*** Material supplied Section Begins ***

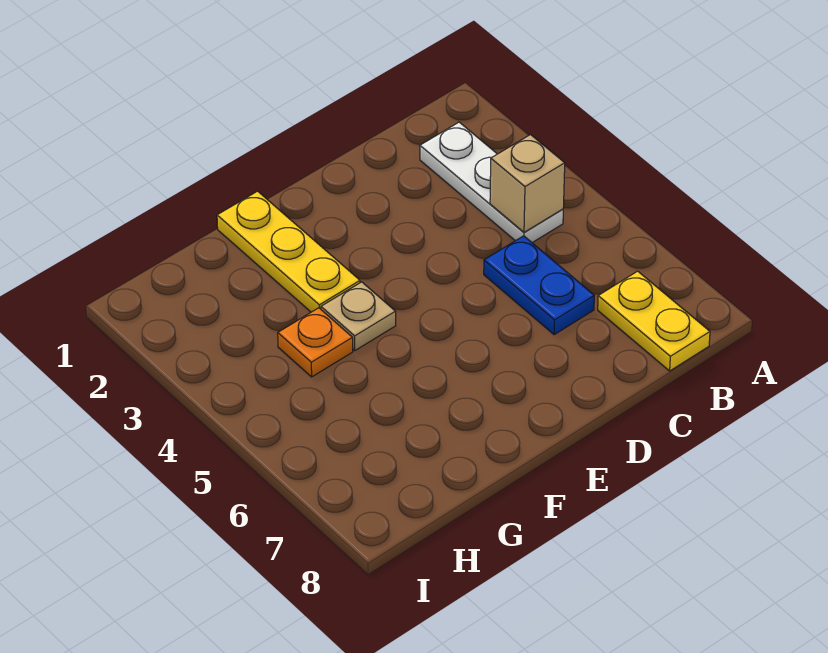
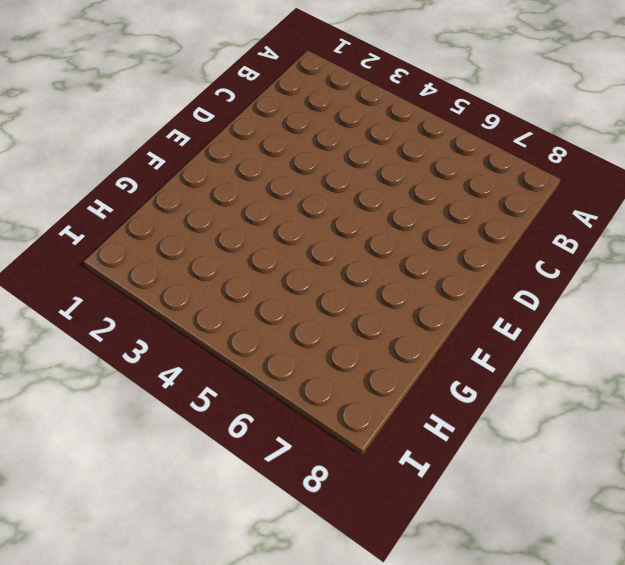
none -> white plate B2:B4 level 1
none -> yellow plate B7:B8 level 1

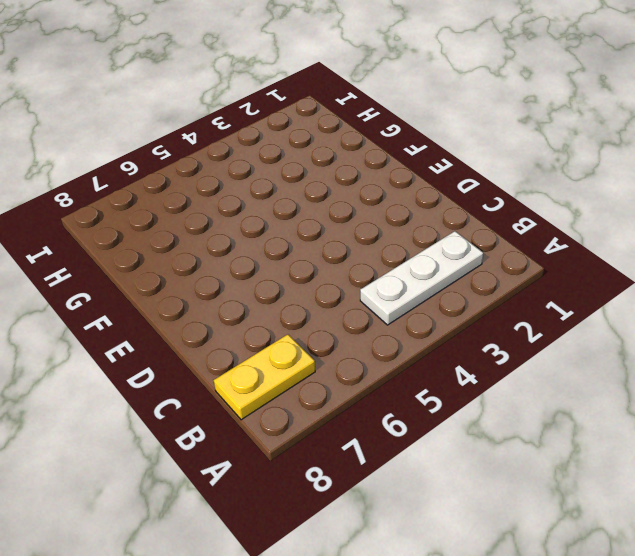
none -> blue plate C5:C6 level 1
none -> yellow plate F1:F3 level 1

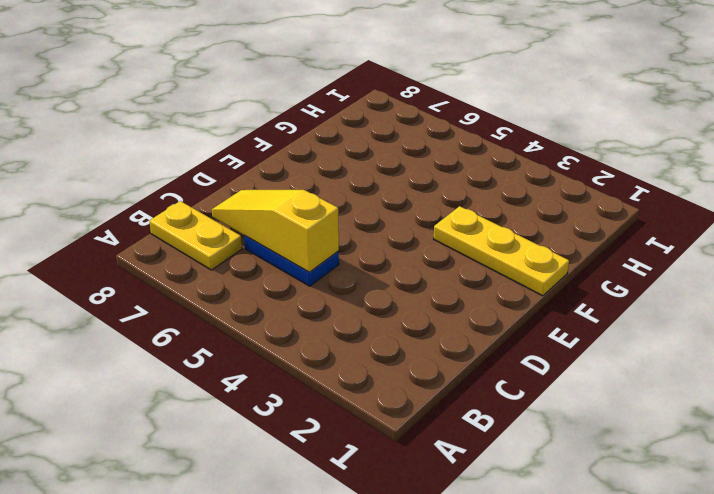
yellow slope C5:C7 level 2 top 5 -> none
none -> white plate B2:B4 level 1
none -> tan plate F4 level 1

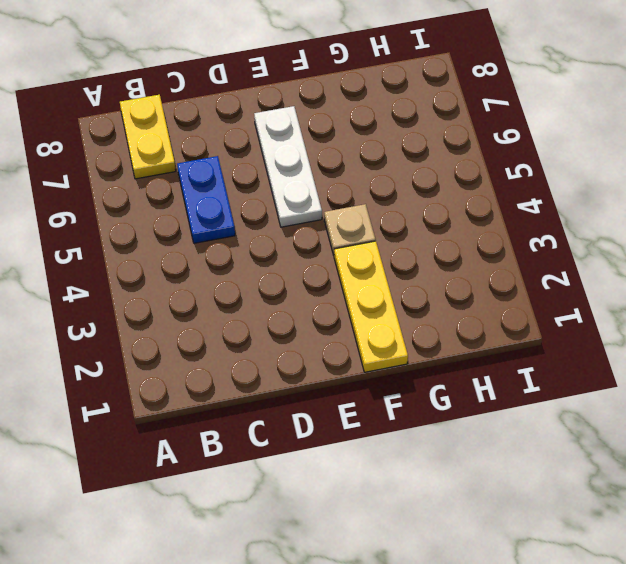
white plate E5:E7 level 1 -> white plate B2:B4 level 1
none -> orange plate G4 level 1
none -> tan brick B4 level 2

*** Material supplied Section Ends ***

**Task prompt**
Find the lines above that contain the string "none" and answer with how many there are, nothing else.

**Reply**
9